The task: Exclude all pictures from your copy of the data below, which should otherwise match exactly.

Recorded data:
▬▬▬▬▬▬▬▬▬▬
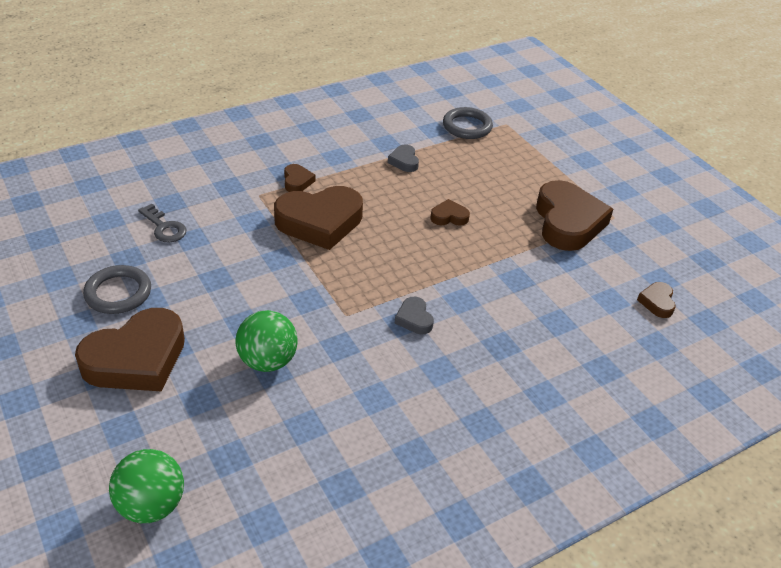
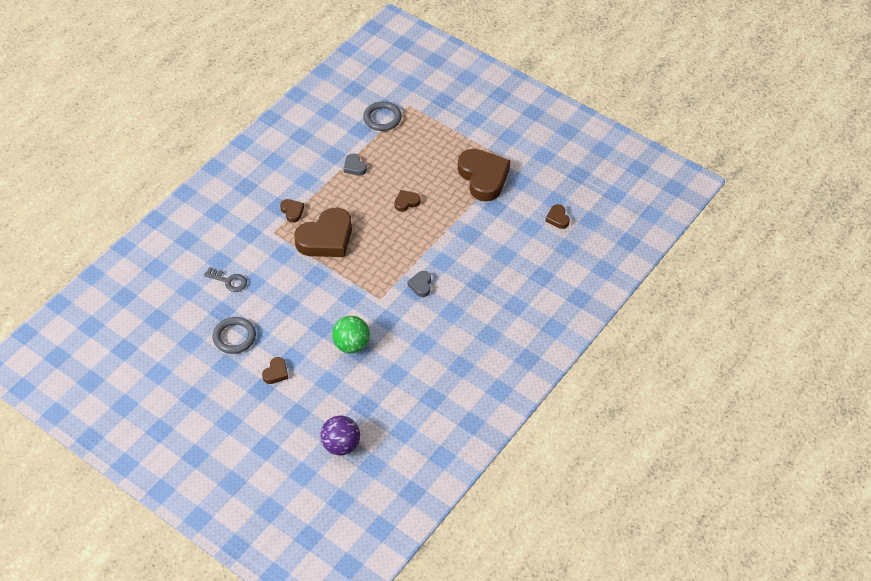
camera: 20 degrees left, 10 degrees up
(136, 359) = (276, 373): brown heart -> brown heart, size x0.44
(152, 505) = (341, 445): green ball -> purple ball
(414, 319) = (421, 285): grey heart -> grey heart turned 45 degrees clockwise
▬▬▬▬▬▬▬▬▬▬
Response:
camera: 20 degrees left, 10 degrees up
(136, 359) = (276, 373): brown heart -> brown heart, size x0.44
(152, 505) = (341, 445): green ball -> purple ball
(414, 319) = (421, 285): grey heart -> grey heart turned 45 degrees clockwise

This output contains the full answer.